* The task: Retype each line exactly as it stands, beginning at the first line of the material and finishing with the line that contains "IC2: ATtiny44 -> ATtiny841".

------ Records for the exercise

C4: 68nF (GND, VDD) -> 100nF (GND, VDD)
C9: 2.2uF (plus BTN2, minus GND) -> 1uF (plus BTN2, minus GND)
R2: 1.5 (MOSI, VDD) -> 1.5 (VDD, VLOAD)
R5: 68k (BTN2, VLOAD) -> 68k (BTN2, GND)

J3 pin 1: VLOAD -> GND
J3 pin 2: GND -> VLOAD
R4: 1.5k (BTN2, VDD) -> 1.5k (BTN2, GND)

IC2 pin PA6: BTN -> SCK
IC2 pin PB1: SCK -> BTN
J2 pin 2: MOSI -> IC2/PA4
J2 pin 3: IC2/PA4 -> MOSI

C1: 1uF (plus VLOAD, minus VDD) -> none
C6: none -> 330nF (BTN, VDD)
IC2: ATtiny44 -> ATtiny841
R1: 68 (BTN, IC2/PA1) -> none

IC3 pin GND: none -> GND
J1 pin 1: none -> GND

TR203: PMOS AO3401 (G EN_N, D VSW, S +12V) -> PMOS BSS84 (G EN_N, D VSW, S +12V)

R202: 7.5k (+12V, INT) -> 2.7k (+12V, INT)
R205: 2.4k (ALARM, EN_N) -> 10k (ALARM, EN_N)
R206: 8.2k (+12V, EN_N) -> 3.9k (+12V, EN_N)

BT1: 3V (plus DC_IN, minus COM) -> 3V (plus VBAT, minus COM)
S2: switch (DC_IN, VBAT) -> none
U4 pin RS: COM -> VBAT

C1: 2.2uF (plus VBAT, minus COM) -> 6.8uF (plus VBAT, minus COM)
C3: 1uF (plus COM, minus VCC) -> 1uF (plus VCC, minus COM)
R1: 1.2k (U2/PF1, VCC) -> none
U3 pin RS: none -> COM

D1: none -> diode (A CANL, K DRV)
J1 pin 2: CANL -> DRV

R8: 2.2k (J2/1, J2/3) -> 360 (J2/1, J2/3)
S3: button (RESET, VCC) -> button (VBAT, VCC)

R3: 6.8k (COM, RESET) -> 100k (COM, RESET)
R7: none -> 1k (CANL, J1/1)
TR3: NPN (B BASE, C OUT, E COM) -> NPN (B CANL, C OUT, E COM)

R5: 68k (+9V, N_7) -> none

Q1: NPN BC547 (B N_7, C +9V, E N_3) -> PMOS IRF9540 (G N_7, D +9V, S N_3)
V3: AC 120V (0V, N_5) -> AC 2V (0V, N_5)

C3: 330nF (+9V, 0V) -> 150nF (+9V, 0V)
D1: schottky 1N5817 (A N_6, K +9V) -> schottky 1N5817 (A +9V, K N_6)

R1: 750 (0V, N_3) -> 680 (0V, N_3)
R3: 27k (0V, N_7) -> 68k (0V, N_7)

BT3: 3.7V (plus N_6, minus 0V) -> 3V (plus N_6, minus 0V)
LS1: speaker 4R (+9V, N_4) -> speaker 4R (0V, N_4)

------------

* Task answer:
C4: 68nF (GND, VDD) -> 100nF (GND, VDD)
C9: 2.2uF (plus BTN2, minus GND) -> 1uF (plus BTN2, minus GND)
R2: 1.5 (MOSI, VDD) -> 1.5 (VDD, VLOAD)
R5: 68k (BTN2, VLOAD) -> 68k (BTN2, GND)

J3 pin 1: VLOAD -> GND
J3 pin 2: GND -> VLOAD
R4: 1.5k (BTN2, VDD) -> 1.5k (BTN2, GND)

IC2 pin PA6: BTN -> SCK
IC2 pin PB1: SCK -> BTN
J2 pin 2: MOSI -> IC2/PA4
J2 pin 3: IC2/PA4 -> MOSI

C1: 1uF (plus VLOAD, minus VDD) -> none
C6: none -> 330nF (BTN, VDD)
IC2: ATtiny44 -> ATtiny841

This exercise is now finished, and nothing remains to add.